Source data =>
☆ ☆ ☆ ☆

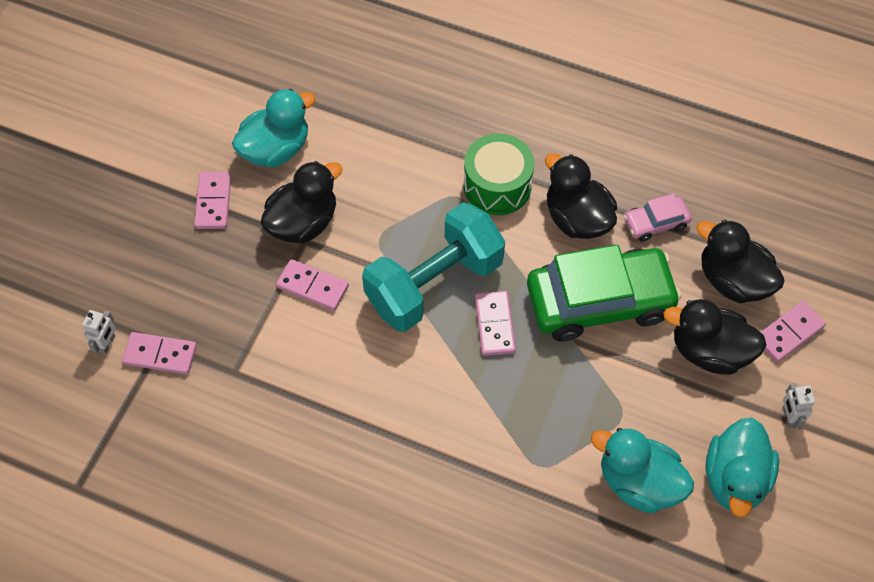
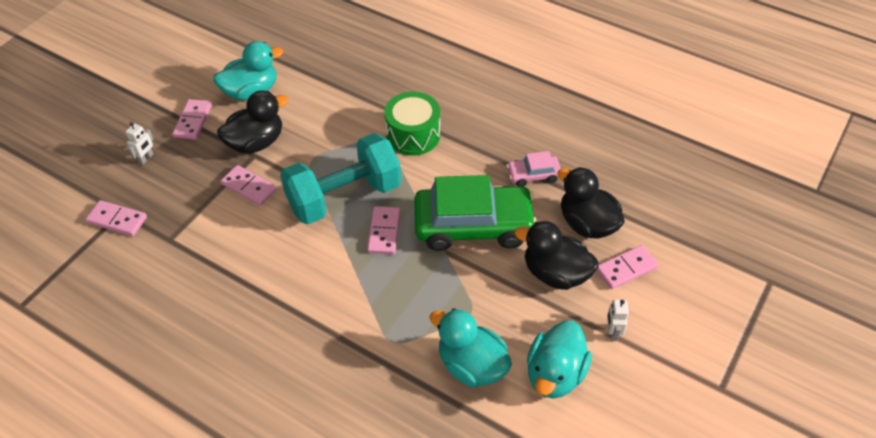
camera: 10 degrees right, 10 degrees down
(107, 343) = (80, 207): white robot -> white robot (146, 158)
(576, 218) = (470, 164): black duck -> none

☆ ☆ ☆ ☆

Restate the data word for word while omitting each picture.

Task response =>
camera: 10 degrees right, 10 degrees down
(107, 343) = (80, 207): white robot -> white robot (146, 158)
(576, 218) = (470, 164): black duck -> none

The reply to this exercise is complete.